=== Input data ===

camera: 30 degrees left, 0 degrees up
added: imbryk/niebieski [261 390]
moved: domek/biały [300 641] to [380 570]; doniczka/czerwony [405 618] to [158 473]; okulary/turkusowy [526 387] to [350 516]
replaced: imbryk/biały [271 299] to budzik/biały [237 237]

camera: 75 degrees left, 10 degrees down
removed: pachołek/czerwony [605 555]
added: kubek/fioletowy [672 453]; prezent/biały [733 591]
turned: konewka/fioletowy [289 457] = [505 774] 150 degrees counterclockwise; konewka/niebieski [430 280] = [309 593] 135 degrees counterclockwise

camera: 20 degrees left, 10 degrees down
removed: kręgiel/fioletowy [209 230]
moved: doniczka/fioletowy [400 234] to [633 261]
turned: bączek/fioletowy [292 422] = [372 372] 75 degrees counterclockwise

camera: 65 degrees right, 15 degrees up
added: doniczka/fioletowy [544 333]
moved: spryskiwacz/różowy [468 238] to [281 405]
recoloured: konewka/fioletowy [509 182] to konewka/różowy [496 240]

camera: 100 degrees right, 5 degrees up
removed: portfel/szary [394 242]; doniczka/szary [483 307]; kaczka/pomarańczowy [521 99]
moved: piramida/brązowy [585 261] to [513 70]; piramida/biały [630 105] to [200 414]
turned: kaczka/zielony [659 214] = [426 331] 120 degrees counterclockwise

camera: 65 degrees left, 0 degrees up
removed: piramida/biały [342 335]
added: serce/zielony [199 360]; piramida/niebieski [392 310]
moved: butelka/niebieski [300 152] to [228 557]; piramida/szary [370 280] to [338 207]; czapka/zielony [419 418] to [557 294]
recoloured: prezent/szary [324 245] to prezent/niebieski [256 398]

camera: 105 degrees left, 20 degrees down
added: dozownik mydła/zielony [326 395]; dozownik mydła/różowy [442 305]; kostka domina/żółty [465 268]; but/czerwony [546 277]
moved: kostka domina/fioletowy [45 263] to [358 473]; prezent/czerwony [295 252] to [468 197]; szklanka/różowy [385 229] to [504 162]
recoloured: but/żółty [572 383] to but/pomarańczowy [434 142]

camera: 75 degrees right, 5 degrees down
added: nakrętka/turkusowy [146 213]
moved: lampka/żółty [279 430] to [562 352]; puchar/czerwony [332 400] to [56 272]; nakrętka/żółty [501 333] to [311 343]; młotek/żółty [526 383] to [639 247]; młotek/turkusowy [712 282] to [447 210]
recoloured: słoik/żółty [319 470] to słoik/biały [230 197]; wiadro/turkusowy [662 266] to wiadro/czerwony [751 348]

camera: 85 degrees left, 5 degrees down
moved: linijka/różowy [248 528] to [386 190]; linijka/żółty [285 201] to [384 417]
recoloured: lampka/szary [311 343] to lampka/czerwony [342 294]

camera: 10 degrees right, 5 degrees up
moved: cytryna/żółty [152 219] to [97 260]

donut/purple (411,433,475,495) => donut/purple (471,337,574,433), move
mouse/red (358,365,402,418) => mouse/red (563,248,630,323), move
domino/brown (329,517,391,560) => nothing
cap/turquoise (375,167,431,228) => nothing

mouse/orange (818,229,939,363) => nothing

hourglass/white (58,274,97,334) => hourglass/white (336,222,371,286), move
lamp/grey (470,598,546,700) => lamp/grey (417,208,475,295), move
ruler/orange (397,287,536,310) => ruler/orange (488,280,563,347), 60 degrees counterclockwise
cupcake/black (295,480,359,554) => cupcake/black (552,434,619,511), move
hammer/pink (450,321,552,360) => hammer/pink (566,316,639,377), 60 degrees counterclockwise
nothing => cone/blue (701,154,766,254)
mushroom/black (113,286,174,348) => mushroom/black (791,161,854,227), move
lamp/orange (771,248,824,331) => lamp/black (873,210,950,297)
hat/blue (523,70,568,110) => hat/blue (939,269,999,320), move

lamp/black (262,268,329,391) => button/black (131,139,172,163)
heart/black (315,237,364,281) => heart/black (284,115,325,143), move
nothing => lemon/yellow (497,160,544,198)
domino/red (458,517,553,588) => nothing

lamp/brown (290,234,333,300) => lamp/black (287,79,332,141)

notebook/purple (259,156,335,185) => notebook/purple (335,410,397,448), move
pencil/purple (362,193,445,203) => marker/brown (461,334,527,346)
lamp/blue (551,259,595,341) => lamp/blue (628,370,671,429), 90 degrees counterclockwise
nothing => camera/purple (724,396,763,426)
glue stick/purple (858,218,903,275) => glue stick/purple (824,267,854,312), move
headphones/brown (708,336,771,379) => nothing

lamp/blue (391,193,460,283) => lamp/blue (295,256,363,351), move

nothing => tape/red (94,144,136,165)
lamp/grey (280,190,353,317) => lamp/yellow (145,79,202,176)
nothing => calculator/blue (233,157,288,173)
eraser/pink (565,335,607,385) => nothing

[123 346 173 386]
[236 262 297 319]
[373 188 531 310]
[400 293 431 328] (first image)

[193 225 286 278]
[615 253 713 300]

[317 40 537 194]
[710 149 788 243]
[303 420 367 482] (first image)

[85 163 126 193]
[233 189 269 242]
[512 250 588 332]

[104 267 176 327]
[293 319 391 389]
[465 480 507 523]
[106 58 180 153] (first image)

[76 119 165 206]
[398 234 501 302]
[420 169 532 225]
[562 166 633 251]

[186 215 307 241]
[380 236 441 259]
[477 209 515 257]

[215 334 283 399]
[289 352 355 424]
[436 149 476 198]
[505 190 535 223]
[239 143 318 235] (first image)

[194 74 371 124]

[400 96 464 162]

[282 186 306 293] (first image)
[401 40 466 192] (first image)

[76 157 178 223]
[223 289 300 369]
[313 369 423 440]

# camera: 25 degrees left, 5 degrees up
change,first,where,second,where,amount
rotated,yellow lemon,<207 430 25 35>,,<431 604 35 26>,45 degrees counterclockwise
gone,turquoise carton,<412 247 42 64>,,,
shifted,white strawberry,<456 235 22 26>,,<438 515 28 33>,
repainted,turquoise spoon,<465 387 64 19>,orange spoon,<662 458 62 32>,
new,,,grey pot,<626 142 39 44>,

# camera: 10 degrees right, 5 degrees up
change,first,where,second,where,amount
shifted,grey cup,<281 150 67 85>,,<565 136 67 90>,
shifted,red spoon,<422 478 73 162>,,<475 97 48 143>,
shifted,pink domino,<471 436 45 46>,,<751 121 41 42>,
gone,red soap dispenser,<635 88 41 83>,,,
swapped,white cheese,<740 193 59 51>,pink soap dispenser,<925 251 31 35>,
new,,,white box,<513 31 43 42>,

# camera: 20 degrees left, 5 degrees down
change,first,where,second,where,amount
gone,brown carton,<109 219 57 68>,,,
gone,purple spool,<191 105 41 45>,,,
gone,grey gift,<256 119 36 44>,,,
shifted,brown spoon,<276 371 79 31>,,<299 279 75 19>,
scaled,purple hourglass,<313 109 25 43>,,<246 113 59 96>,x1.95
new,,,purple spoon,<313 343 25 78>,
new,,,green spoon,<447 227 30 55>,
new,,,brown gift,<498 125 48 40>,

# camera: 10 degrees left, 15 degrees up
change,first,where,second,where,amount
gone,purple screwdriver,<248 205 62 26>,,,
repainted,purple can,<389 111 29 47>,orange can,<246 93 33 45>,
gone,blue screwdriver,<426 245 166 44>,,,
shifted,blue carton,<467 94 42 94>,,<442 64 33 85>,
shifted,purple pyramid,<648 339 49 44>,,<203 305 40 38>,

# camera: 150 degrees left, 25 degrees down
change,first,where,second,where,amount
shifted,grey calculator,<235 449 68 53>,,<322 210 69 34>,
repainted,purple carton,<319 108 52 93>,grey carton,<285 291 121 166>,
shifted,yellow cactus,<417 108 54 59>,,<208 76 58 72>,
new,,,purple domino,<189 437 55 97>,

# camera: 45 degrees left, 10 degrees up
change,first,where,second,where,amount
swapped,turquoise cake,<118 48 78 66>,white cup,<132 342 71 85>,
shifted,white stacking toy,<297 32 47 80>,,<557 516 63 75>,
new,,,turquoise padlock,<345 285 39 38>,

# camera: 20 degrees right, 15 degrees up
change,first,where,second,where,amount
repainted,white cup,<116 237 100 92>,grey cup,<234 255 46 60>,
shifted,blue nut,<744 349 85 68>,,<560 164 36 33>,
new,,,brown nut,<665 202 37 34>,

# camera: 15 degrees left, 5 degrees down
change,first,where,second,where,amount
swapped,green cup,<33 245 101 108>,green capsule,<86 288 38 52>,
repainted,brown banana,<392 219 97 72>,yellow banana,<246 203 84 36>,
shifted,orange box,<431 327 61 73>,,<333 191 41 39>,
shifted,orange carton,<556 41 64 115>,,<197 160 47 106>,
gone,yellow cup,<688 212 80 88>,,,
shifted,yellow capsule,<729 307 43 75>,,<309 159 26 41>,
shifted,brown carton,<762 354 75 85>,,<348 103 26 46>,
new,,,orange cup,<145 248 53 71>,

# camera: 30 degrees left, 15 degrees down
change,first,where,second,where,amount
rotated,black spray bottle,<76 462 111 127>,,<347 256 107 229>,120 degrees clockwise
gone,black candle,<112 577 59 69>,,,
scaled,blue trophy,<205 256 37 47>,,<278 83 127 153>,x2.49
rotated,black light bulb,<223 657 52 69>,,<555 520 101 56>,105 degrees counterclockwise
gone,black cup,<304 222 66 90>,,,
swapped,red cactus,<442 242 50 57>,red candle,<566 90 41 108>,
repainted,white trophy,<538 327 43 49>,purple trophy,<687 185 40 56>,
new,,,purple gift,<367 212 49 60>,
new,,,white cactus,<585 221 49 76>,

===

## Problem description
Begin with the first line of the records and finish with the line containing "moved: domek/biały [300". Reproduce those lines exactly, both ends included, and nothing else.

## Answer box
camera: 30 degrees left, 0 degrees up
added: imbryk/niebieski [261 390]
moved: domek/biały [300 641] to [380 570]; doniczka/czerwony [405 618] to [158 473]; okulary/turkusowy [526 387] to [350 516]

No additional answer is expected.